▸ **Before-and-after change data**:
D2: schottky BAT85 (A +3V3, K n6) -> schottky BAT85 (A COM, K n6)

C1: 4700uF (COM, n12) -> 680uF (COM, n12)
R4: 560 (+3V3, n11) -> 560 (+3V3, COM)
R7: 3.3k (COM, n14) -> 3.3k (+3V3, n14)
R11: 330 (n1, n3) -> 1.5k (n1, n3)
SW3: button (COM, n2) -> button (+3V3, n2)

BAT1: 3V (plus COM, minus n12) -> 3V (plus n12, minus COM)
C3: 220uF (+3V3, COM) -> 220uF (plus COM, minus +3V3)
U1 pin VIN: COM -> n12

▸ **BRIEF**:
The records above are to be given again in full, word for word.

▸ **SOLUTION FOR THIS EXERCISE**:
D2: schottky BAT85 (A +3V3, K n6) -> schottky BAT85 (A COM, K n6)

C1: 4700uF (COM, n12) -> 680uF (COM, n12)
R4: 560 (+3V3, n11) -> 560 (+3V3, COM)
R7: 3.3k (COM, n14) -> 3.3k (+3V3, n14)
R11: 330 (n1, n3) -> 1.5k (n1, n3)
SW3: button (COM, n2) -> button (+3V3, n2)

BAT1: 3V (plus COM, minus n12) -> 3V (plus n12, minus COM)
C3: 220uF (+3V3, COM) -> 220uF (plus COM, minus +3V3)
U1 pin VIN: COM -> n12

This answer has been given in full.